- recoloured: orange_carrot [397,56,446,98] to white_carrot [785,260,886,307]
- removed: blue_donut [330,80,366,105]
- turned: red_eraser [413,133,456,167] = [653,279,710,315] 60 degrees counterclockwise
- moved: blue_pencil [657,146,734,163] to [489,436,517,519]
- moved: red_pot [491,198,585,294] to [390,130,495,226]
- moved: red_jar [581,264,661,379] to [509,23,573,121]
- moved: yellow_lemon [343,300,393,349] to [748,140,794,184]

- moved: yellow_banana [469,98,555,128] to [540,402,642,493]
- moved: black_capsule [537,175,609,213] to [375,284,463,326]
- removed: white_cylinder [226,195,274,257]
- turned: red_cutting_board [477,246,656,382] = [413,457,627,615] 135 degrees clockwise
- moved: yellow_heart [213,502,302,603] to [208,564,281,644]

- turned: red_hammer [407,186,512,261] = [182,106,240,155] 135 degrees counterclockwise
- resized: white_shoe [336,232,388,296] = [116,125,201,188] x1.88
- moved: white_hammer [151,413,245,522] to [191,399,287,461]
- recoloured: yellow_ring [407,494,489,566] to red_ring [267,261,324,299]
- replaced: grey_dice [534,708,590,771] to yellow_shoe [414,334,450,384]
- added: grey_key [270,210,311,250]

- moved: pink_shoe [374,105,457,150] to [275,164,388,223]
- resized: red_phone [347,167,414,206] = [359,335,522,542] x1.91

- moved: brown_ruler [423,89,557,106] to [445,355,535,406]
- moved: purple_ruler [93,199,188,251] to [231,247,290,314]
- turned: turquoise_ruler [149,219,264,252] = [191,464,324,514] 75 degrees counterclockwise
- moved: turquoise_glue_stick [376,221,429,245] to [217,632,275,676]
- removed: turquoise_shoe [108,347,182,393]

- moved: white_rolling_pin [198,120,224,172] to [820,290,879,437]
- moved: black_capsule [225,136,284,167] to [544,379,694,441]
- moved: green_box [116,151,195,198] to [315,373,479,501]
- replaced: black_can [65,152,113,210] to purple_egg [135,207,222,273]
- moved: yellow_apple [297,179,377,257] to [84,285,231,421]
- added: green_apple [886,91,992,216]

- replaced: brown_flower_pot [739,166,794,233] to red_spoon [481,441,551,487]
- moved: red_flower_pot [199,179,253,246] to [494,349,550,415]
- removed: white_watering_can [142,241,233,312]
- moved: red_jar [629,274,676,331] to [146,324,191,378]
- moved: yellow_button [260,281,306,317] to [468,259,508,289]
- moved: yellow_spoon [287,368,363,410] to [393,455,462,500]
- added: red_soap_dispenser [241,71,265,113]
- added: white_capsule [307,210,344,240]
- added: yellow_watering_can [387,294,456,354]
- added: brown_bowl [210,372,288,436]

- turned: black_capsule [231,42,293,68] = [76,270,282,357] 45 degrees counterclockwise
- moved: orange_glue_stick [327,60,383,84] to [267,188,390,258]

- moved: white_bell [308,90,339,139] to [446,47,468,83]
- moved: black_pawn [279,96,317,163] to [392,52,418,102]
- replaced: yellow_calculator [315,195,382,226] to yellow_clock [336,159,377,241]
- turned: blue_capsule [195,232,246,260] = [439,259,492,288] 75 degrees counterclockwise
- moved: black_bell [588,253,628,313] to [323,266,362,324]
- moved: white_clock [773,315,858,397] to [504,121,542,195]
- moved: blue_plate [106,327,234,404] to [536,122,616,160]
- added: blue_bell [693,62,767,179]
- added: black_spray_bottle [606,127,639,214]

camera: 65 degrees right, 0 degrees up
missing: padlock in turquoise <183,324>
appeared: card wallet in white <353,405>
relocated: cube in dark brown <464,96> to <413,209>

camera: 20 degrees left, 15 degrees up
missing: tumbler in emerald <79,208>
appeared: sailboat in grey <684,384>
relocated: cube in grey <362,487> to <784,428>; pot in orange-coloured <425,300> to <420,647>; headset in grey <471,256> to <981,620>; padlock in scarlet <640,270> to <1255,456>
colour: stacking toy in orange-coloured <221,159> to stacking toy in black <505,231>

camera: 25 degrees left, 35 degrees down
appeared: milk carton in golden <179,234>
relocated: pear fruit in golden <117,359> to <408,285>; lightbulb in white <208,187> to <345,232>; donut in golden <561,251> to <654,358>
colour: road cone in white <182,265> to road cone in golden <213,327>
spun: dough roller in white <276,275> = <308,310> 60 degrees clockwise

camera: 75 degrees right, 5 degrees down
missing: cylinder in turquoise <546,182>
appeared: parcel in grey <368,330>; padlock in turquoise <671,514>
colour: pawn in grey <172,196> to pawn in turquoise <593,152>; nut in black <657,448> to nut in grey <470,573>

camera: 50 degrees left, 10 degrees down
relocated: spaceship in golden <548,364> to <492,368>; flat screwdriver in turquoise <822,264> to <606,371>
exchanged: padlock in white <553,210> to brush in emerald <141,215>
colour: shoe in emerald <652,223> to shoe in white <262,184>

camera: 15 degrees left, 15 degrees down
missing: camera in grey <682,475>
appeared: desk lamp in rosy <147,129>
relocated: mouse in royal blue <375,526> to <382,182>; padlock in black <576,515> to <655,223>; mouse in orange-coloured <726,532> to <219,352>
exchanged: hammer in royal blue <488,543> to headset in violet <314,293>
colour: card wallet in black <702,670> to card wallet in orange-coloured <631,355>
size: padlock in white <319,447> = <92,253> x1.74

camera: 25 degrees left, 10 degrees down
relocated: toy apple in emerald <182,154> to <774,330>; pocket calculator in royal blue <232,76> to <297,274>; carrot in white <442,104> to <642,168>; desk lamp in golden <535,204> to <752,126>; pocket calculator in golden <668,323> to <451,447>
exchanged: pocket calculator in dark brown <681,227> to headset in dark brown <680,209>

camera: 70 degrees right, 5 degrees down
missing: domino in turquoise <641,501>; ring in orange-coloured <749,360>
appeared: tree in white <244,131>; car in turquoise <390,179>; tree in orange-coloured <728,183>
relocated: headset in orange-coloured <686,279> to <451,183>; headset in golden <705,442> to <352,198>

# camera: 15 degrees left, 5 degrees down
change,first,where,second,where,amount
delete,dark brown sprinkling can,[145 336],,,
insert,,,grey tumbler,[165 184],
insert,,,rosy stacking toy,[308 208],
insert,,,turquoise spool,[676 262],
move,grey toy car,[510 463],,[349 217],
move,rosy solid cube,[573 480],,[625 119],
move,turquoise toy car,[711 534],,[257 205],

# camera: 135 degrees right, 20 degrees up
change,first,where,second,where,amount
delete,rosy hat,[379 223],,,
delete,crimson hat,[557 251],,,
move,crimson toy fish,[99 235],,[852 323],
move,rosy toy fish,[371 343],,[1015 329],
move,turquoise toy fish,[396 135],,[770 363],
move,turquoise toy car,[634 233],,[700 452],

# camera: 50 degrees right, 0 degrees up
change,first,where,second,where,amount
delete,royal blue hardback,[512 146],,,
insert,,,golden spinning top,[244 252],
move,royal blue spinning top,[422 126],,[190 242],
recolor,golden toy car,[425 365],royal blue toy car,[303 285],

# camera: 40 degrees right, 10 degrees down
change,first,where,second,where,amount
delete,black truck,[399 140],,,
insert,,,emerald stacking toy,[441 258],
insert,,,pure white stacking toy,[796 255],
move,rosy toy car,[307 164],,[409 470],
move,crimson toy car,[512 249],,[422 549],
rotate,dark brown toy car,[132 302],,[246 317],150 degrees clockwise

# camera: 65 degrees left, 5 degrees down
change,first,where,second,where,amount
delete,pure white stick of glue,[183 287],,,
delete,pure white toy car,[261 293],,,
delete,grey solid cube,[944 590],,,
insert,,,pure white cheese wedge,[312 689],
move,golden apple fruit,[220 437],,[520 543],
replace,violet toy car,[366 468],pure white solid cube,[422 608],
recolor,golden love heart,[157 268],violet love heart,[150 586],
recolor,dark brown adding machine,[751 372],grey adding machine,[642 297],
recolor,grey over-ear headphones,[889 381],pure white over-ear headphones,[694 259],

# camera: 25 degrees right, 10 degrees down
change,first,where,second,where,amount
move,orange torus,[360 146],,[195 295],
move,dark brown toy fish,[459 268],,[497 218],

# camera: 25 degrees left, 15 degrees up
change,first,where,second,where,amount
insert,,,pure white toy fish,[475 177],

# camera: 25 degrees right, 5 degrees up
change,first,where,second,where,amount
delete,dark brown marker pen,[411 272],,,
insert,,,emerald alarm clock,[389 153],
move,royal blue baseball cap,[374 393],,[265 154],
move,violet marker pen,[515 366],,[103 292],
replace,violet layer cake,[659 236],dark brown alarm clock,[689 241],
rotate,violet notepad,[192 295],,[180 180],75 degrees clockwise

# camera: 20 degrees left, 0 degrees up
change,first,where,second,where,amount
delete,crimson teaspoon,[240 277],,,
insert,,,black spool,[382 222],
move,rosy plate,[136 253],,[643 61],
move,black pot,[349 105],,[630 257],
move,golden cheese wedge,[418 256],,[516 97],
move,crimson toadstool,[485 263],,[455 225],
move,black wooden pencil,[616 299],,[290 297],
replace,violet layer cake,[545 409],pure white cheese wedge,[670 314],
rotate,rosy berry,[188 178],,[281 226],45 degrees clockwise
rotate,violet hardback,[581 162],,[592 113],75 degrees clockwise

■ **Exercise details**
Starting with the line above that holds "- turned: red_eraser" and stopping with the line that holds "- moved: red_jar [581,264,661,379]", reproduce each line exactly, omitting all other lines.

■ **Reply**
- turned: red_eraser [413,133,456,167] = [653,279,710,315] 60 degrees counterclockwise
- moved: blue_pencil [657,146,734,163] to [489,436,517,519]
- moved: red_pot [491,198,585,294] to [390,130,495,226]
- moved: red_jar [581,264,661,379] to [509,23,573,121]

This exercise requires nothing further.